EXERCISE: Please copy every clock-change line from the records below, character for character and in the same order. Leave the pictures out of your answer.

SOURCE DATA:
- - - - - - -

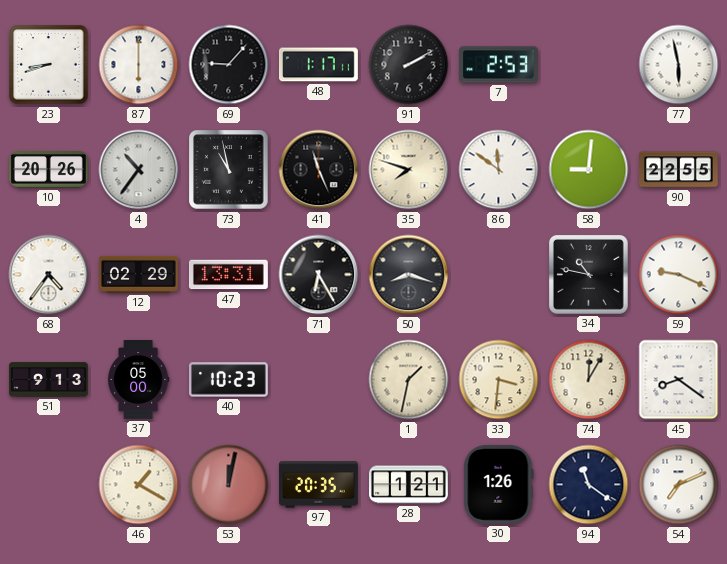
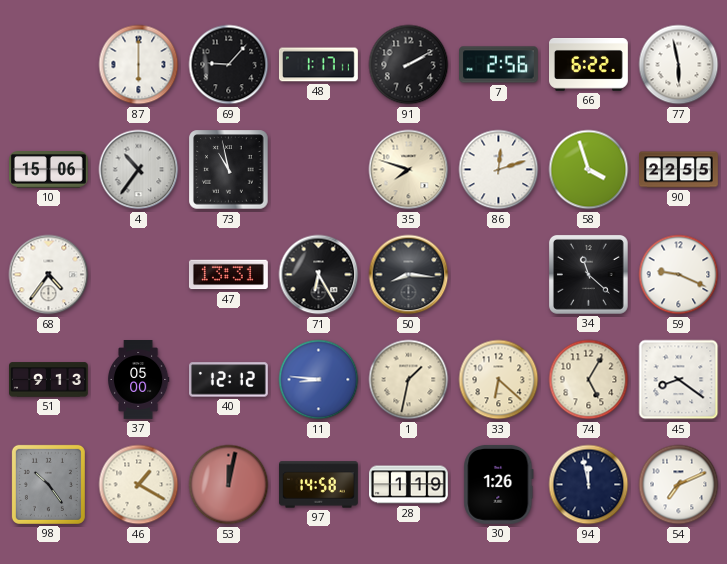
23: 8:42 -> none
7: 2:53 -> 2:56
66: none -> 6:22
10: 20:26 -> 15:06
41: 11:26 -> none
86: 11:51 -> 12:12
58: 9:01 -> 3:57
12: 02:29 -> none
50: 8:18 -> 8:16
34: 10:47 -> 11:22
40: 10:23 -> 12:12
11: none -> 8:46
33: 3:31 -> 6:22
74: 12:05 -> 5:05
98: none -> 10:24
97: 20:35 -> 14:58
28: 1:21 -> 1:19
94: 11:21 -> 11:58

- - - - - - -

RESPONSE:
23: 8:42 -> none
7: 2:53 -> 2:56
66: none -> 6:22
10: 20:26 -> 15:06
41: 11:26 -> none
86: 11:51 -> 12:12
58: 9:01 -> 3:57
12: 02:29 -> none
50: 8:18 -> 8:16
34: 10:47 -> 11:22
40: 10:23 -> 12:12
11: none -> 8:46
33: 3:31 -> 6:22
74: 12:05 -> 5:05
98: none -> 10:24
97: 20:35 -> 14:58
28: 1:21 -> 1:19
94: 11:21 -> 11:58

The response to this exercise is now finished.